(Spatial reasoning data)
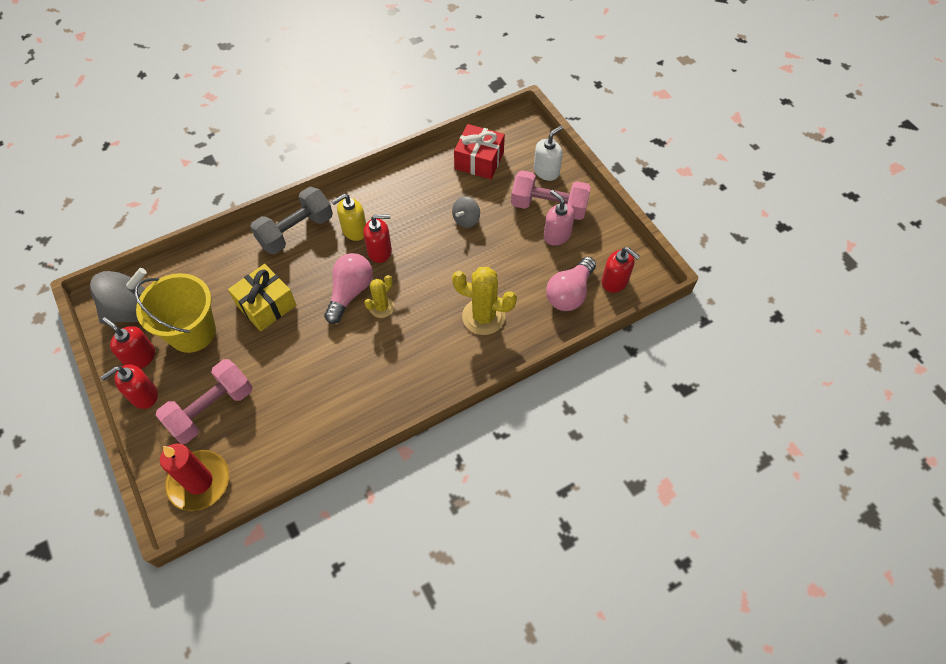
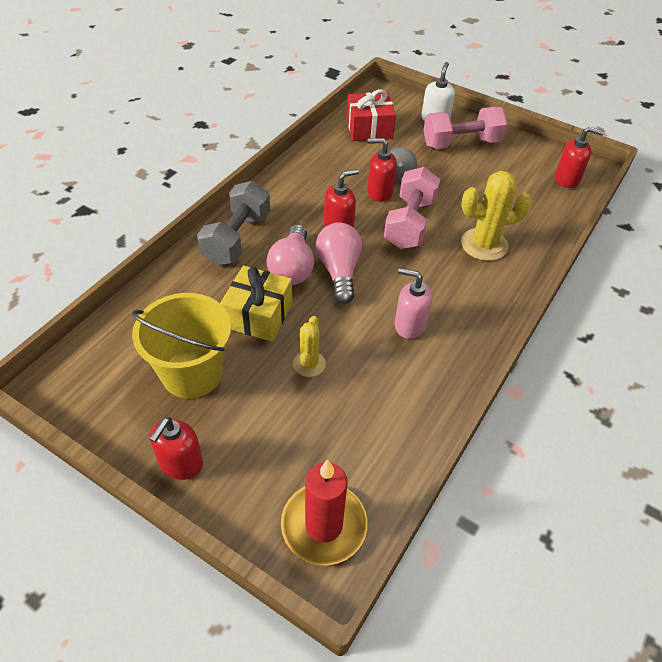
camera: 30 degrees left, 10 degrees down
(131, 310) = (97, 380): grey spinning top -> none
(140, 357) = (145, 425): red soap dispenser -> red soap dispenser (379, 192)
(211, 409) = (277, 441): pink dumbbell -> pink dumbbell (409, 223)
(354, 230) = (298, 218): yellow soap dispenser -> none
(381, 307) = (382, 272): yellow cactus -> yellow cactus (309, 364)
(556, 235) = (487, 162): pink soap dispenser -> pink soap dispenser (409, 325)
(569, 293) = (539, 200): pink light bulb -> pink light bulb (292, 268)

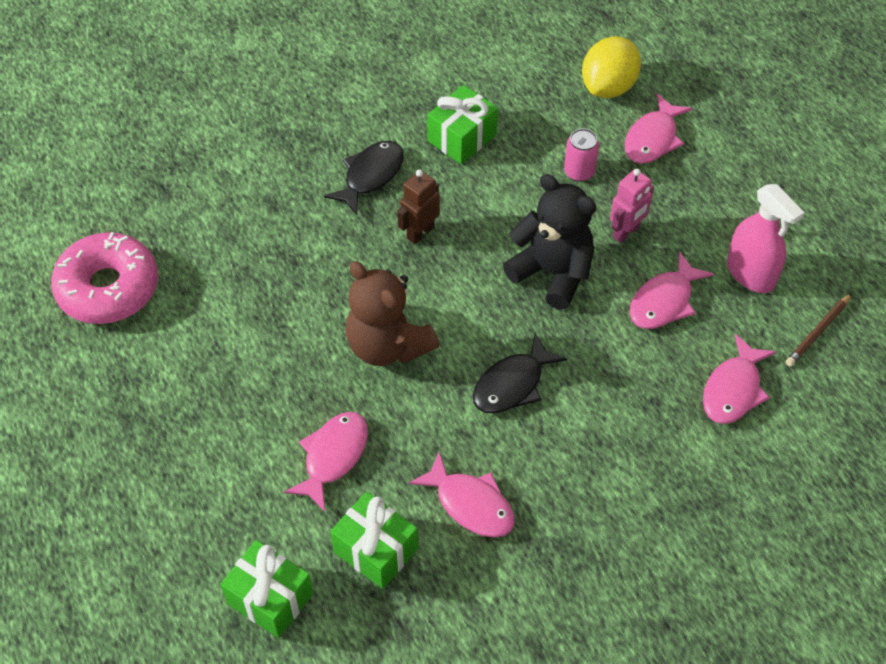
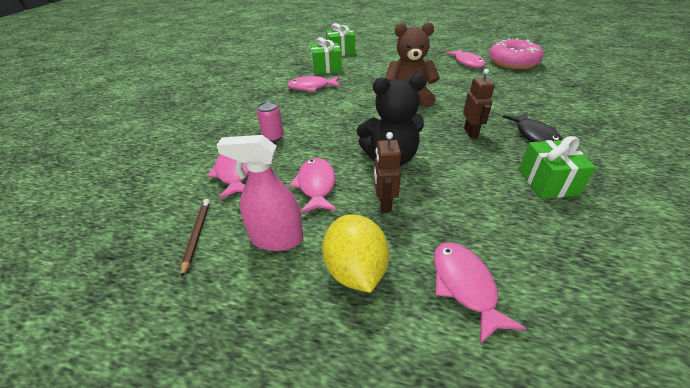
camera: 135 degrees right, 15 degrees down
(333, 457) = (373, 73): pink fish -> pink fish (467, 62)
(512, 384) = (344, 116): black fish -> none
(579, 172) = (464, 216): pink can -> pink can (273, 137)
(608, 87) = (566, 305): yellow lemon -> yellow lemon (355, 270)
(626, 232) = (384, 204): pink robot -> brown robot

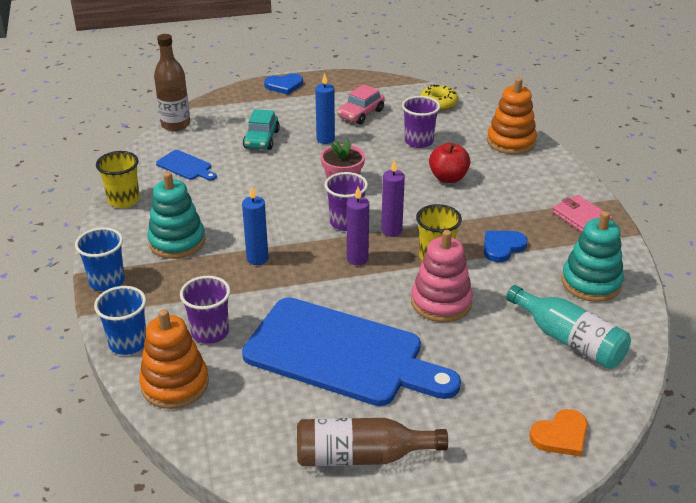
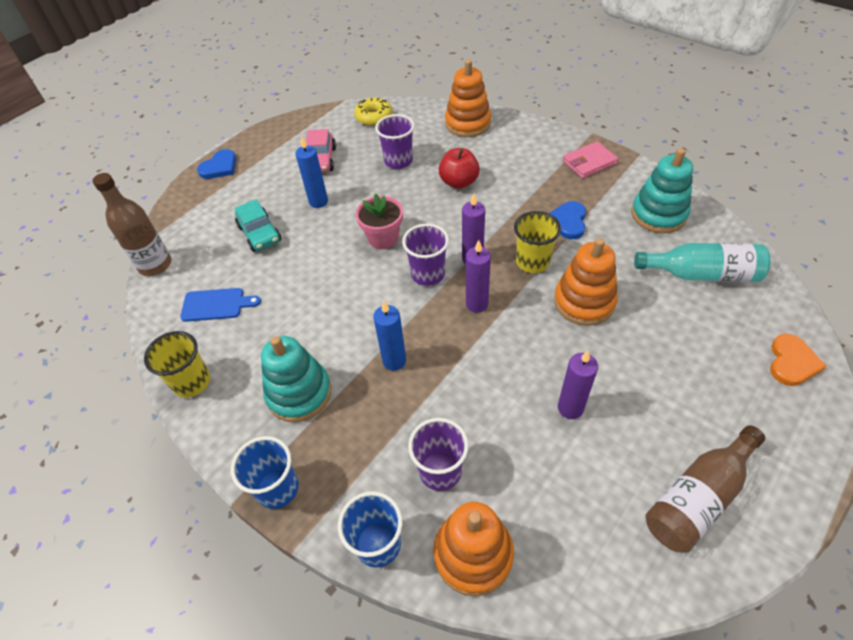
camera: 35 degrees left, 15 degrees up
(341, 354) = (570, 408): blue cutting board -> purple candle
(441, 302) = (584, 302): pink stacking toy -> orange stacking toy
(581, 217) = (589, 162): pink wallet -> pink wallet turned 45 degrees counterclockwise

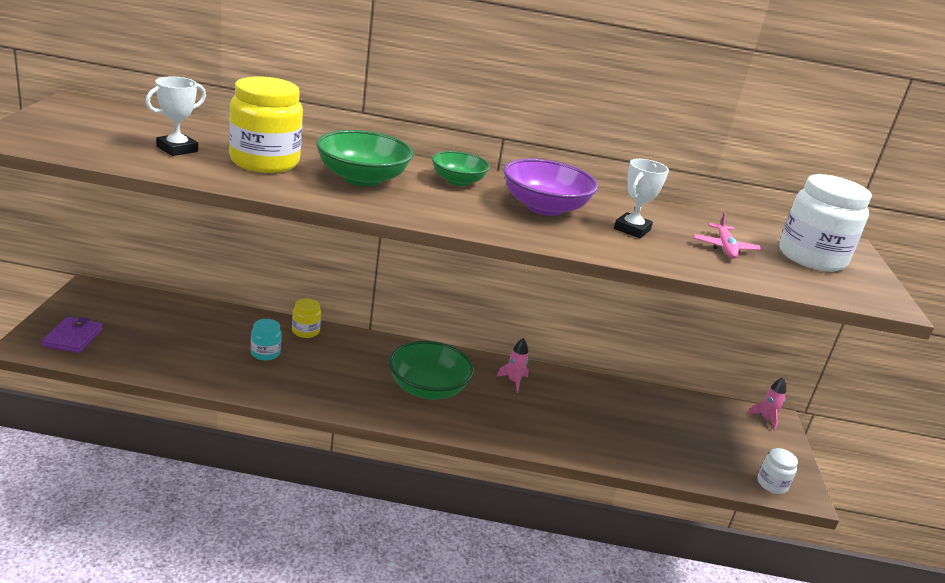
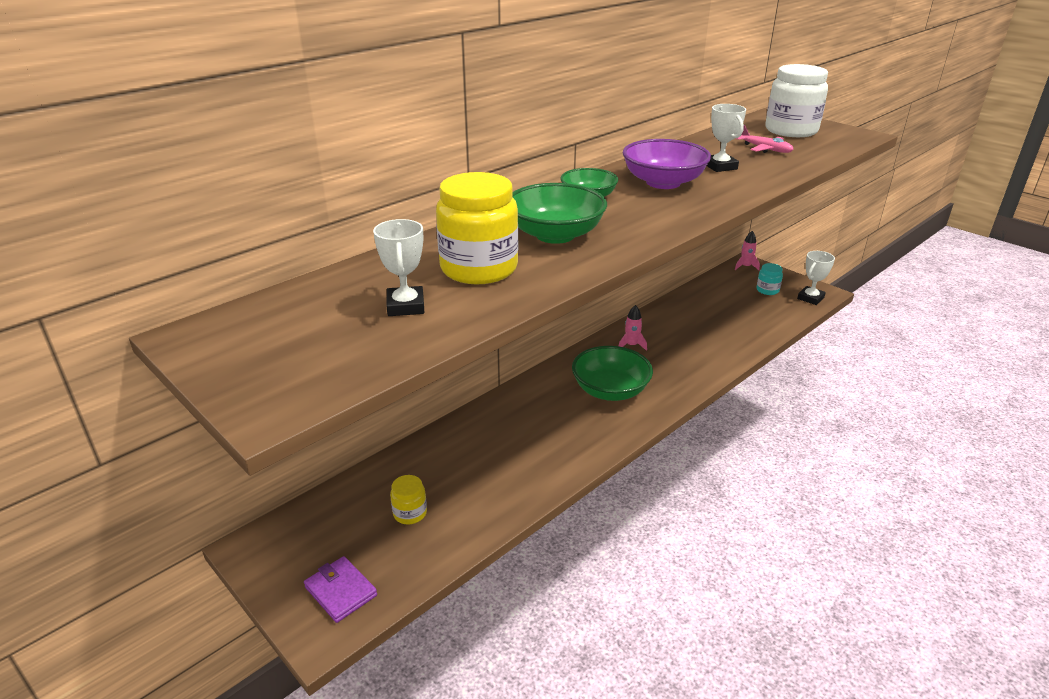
camera: 45 degrees left, 5 degrees up
(265, 353) = (486, 460): turquoise jar -> turquoise jar (767, 290)
(305, 331) = (471, 422): yellow jar -> yellow jar (410, 513)
(772, 484) = (810, 298): white jar -> white trophy

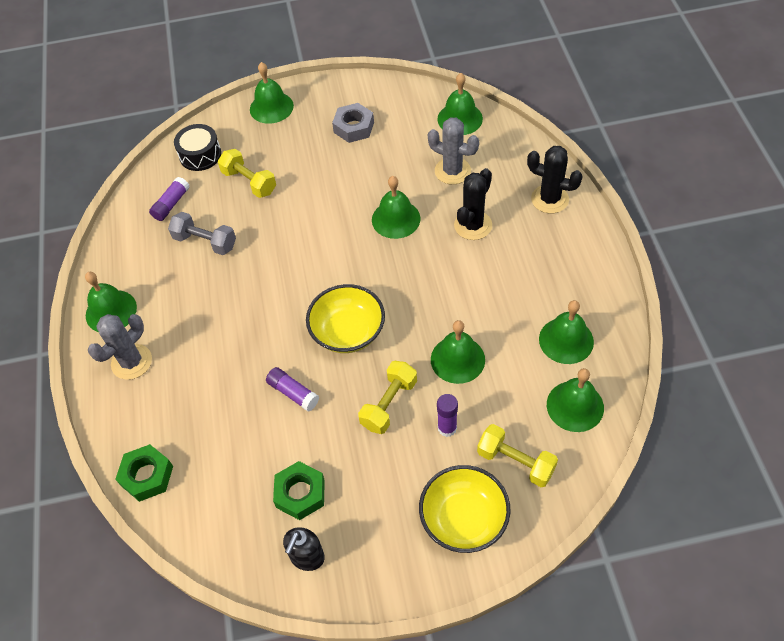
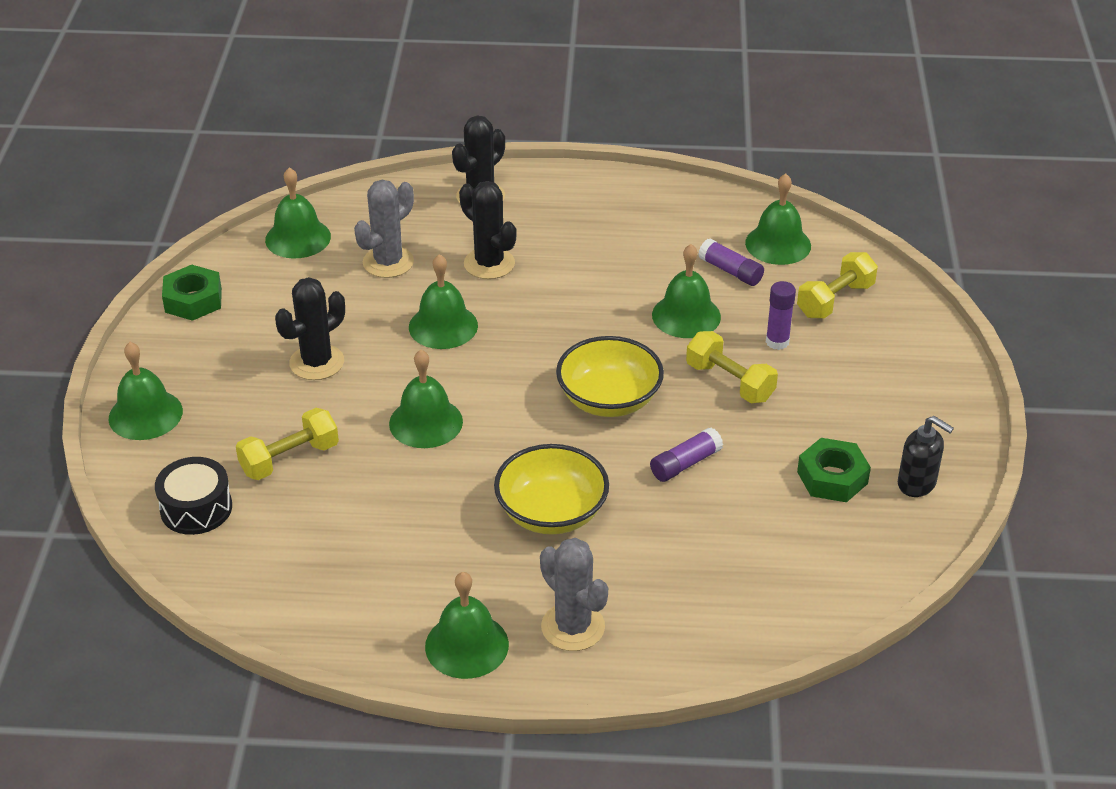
camera: 80 degrees left, 15 degrees down
(147, 476) = (769, 625): green nut -> green nut (193, 300)
(171, 204) = (283, 553): purple glue stick -> purple glue stick (730, 271)
(205, 242) = (383, 522): grey dumbbell -> none
(339, 167) = (317, 362): none -> black cactus
(353, 127) = (248, 336): grey nut -> none
(463, 519) = (895, 351): yellow bowl -> yellow bowl (551, 513)
(566, 340) = (691, 231): green bell -> green bell (426, 422)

■ Exercise
Report how many lines of the preceding records include "green". Output the number only.

■ Reply
2